[Image sets with object changes]
+++

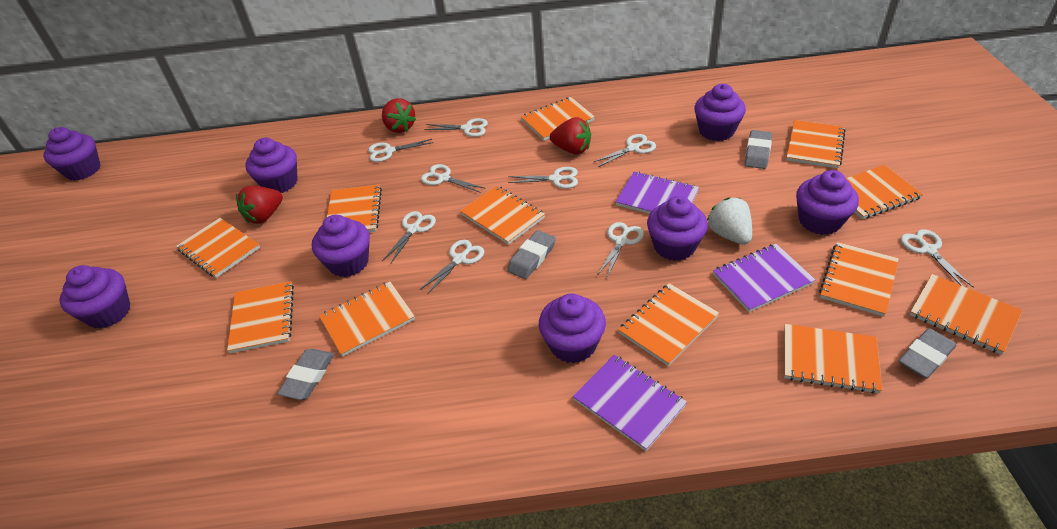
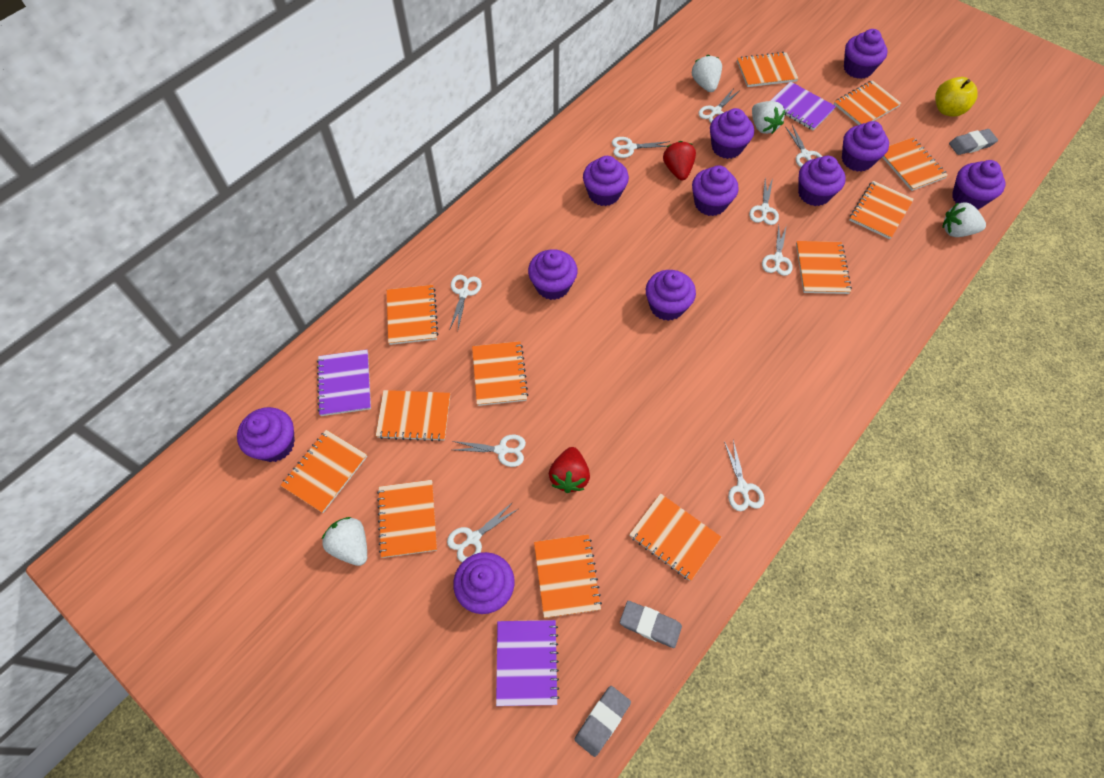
grey eraser: 4 -> 3
purple cupcake: 8 -> 11
red strawberry: 3 -> 2
white strawberry: 1 -> 4
yellow apple: 0 -> 1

+++

EXERCISE: Report all lines of the data above that include the string "strawberry".

OUTPUT FOR THIS EXERCISE:
red strawberry: 3 -> 2
white strawberry: 1 -> 4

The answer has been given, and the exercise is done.